Problem statement
Reproduce everything from the start of the entries down to the line containing "Answer: (C)", keeping the lines exactly as they are and leaving the pictures out.

[Stored data]
+-------+

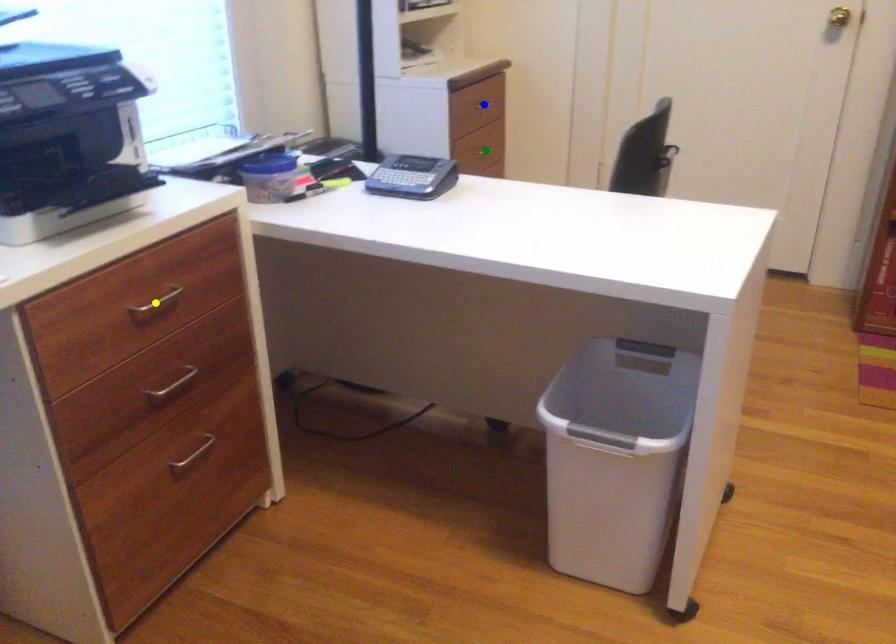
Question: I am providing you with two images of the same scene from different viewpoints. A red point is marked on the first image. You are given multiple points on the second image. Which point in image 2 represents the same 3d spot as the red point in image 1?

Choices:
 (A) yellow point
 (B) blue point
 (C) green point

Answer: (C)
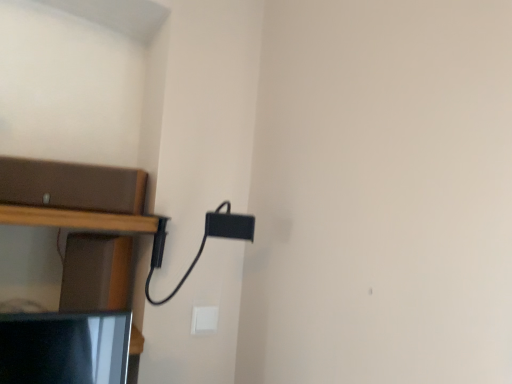
Question: From a real-world perspective, is brown matte shelf at left located beneath white plastic light switch at lower center?

Choices:
 (A) yes
 (B) no

Answer: (B)

Question: Considering the relative sizes of brown matte shelf at left and white plastic light switch at lower center in the image provided, is brown matte shelf at left thinner than white plastic light switch at lower center?

Choices:
 (A) no
 (B) yes

Answer: (A)

Question: Does brown matte shelf at left turn towards white plastic light switch at lower center?

Choices:
 (A) yes
 (B) no

Answer: (B)

Question: Does brown matte shelf at left have a greater width compared to white plastic light switch at lower center?

Choices:
 (A) no
 (B) yes

Answer: (B)

Question: From the image's perspective, is brown matte shelf at left above white plastic light switch at lower center?

Choices:
 (A) yes
 (B) no

Answer: (A)

Question: Does brown matte shelf at left appear on the right side of white plastic light switch at lower center?

Choices:
 (A) yes
 (B) no

Answer: (B)

Question: Does white plastic light switch at lower center turn towards brown matte shelf at left?

Choices:
 (A) no
 (B) yes

Answer: (A)

Question: Is white plastic light switch at lower center bigger than brown matte shelf at left?

Choices:
 (A) no
 (B) yes

Answer: (A)

Question: Is white plastic light switch at lower center smaller than brown matte shelf at left?

Choices:
 (A) yes
 (B) no

Answer: (A)

Question: Considering the relative sizes of white plastic light switch at lower center and brown matte shelf at left in the image provided, is white plastic light switch at lower center shorter than brown matte shelf at left?

Choices:
 (A) no
 (B) yes

Answer: (B)

Question: Can you confirm if white plastic light switch at lower center is wider than brown matte shelf at left?

Choices:
 (A) no
 (B) yes

Answer: (A)

Question: From a real-world perspective, is white plastic light switch at lower center physically above brown matte shelf at left?

Choices:
 (A) yes
 (B) no

Answer: (B)

Question: Is brown matte shelf at left taller or shorter than white plastic light switch at lower center?

Choices:
 (A) tall
 (B) short

Answer: (A)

+-------+

Output of the task
Question: I am providing you with two images of the same scene from different viewpoints. A red point is marked on the first image. You are given multiple points on the second image. Which point in image 2 represents the same 3d spot as the red point in image 1?

Choices:
 (A) yellow point
 (B) blue point
 (C) green point

Answer: (C)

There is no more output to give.